-- EXERCISE --
From first line to last, print the records exactly, but leave out the pictures.

___ INPUT DATA ___

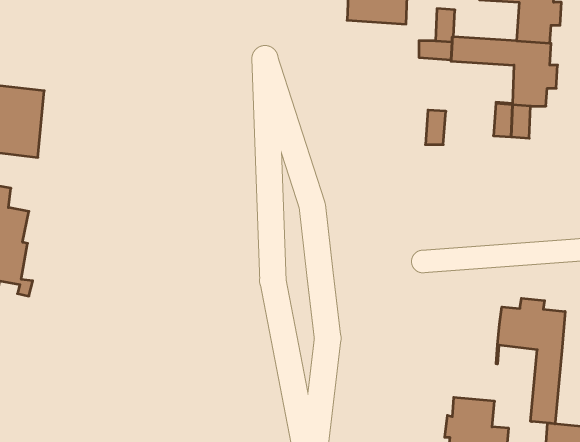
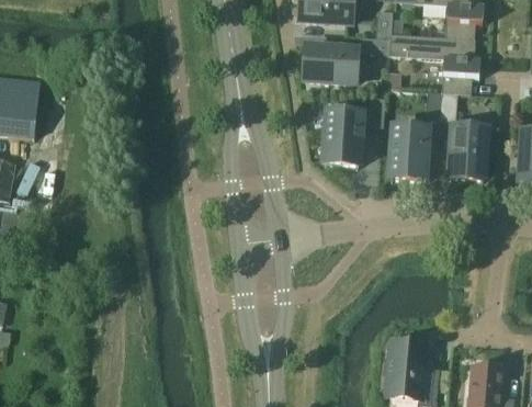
building: none -> [304,45,355,81]
building: none -> [324,111,361,163]
building: none -> [449,125,486,178]
building: none -> [389,126,427,179]
building: [496,298,565,424] -> none

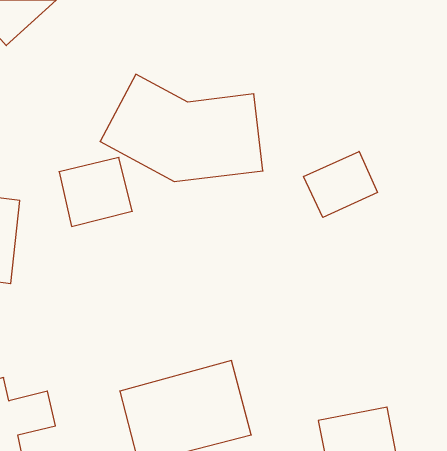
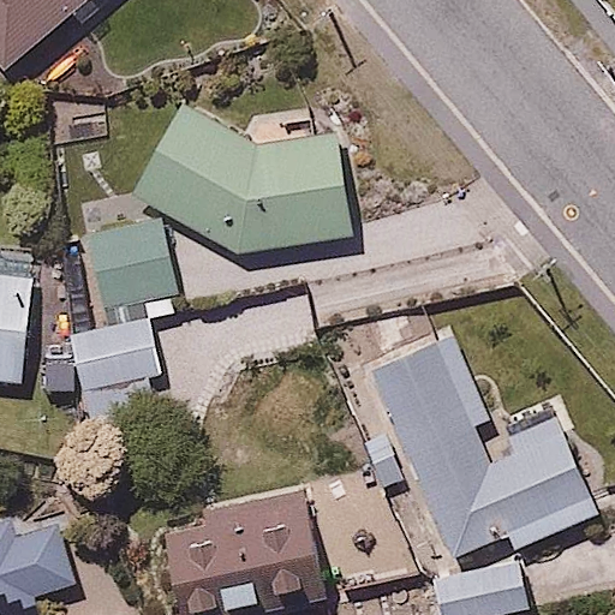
building: [304,151,377,217] -> none
building: none -> [65,320,154,394]
building: none -> [368,334,596,557]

___

-- OUTPUT OF THE EXERCISE --
building: none -> [304,45,355,81]
building: none -> [324,111,361,163]
building: none -> [449,125,486,178]
building: none -> [389,126,427,179]
building: [496,298,565,424] -> none

building: [304,151,377,217] -> none
building: none -> [65,320,154,394]
building: none -> [368,334,596,557]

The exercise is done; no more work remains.